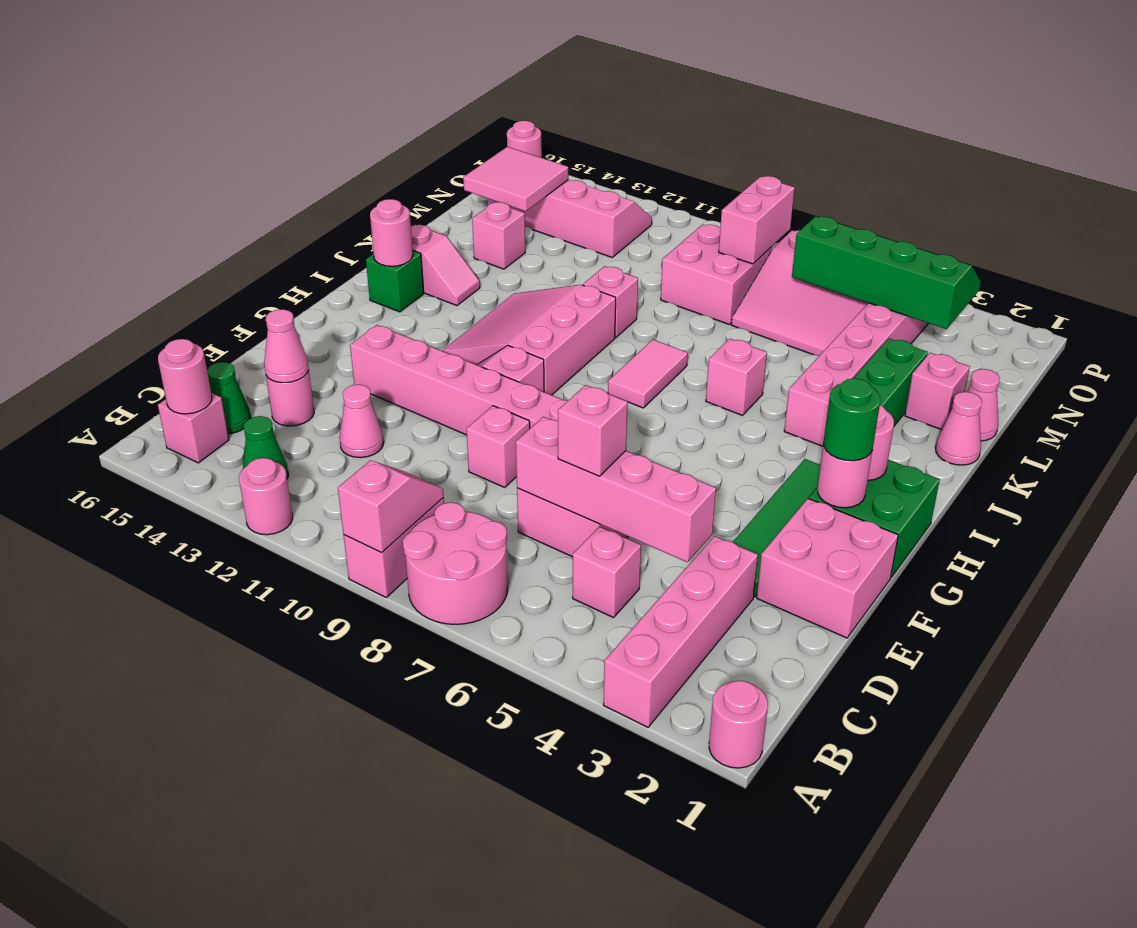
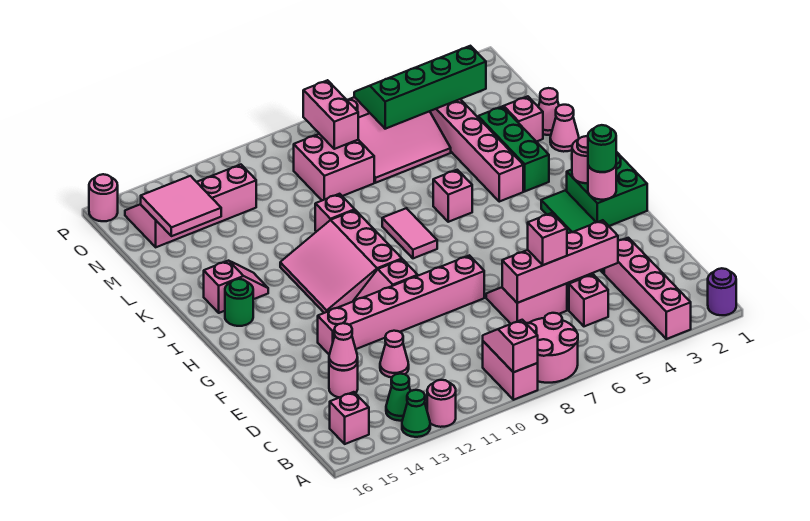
pink round brick A1 level 1 -> purple round brick A1 level 1
pink round brick B15 level 2 -> none
green cone C15 level 1 -> green cone A13 level 1
pink brick E1:F2 level 1 -> none
pink brick E9 level 1 -> none
green brick I15 level 1 -> green round brick I15 level 1
pink round brick I15 level 2 -> none
pink brick L14 level 1 -> none

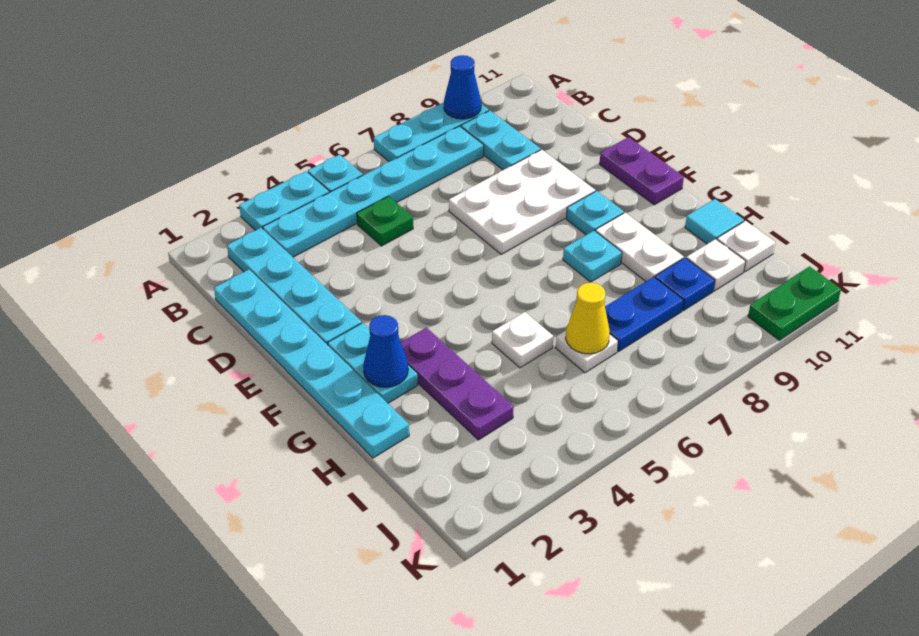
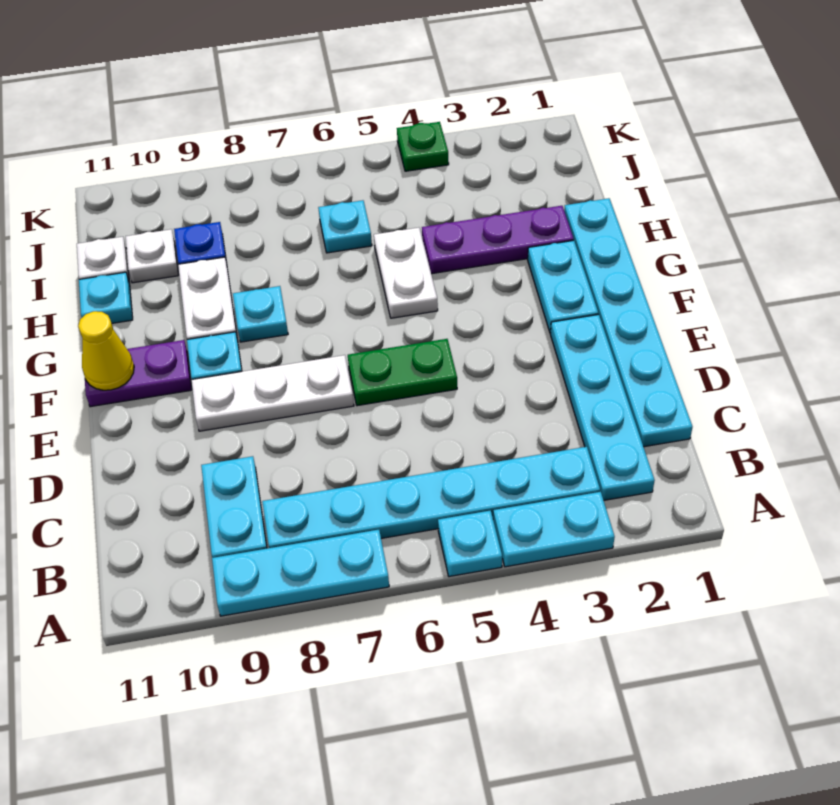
blue cone A9 level 2 -> none
green plate C5 level 1 -> green plate K4 level 1
white plate D7:E9 level 1 -> white plate E7:E9 level 1
purple plate E11:F11 level 1 -> purple plate F10:F11 level 1
blue cone G2 level 2 -> none
purple plate G3:I3 level 1 -> purple plate H2:H4 level 1
white plate H5 level 1 -> white plate G5:H5 level 1
cyan tile H11 level 1 -> cyan plate H11 level 1
white plate I6 level 1 -> cyan plate I6 level 1
yellow cone I6 level 2 -> yellow cone F11 level 2
blue plate I7:I8 level 1 -> none
green plate K10:K11 level 1 -> green plate E5:E6 level 1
• • • •
WHAT THIS TASK INVOLVES: All that is wanted is the line with "white plate I6" and every later line in the entries, reproduced exactly.

RESULT OF THE EXERCISE:
white plate I6 level 1 -> cyan plate I6 level 1
yellow cone I6 level 2 -> yellow cone F11 level 2
blue plate I7:I8 level 1 -> none
green plate K10:K11 level 1 -> green plate E5:E6 level 1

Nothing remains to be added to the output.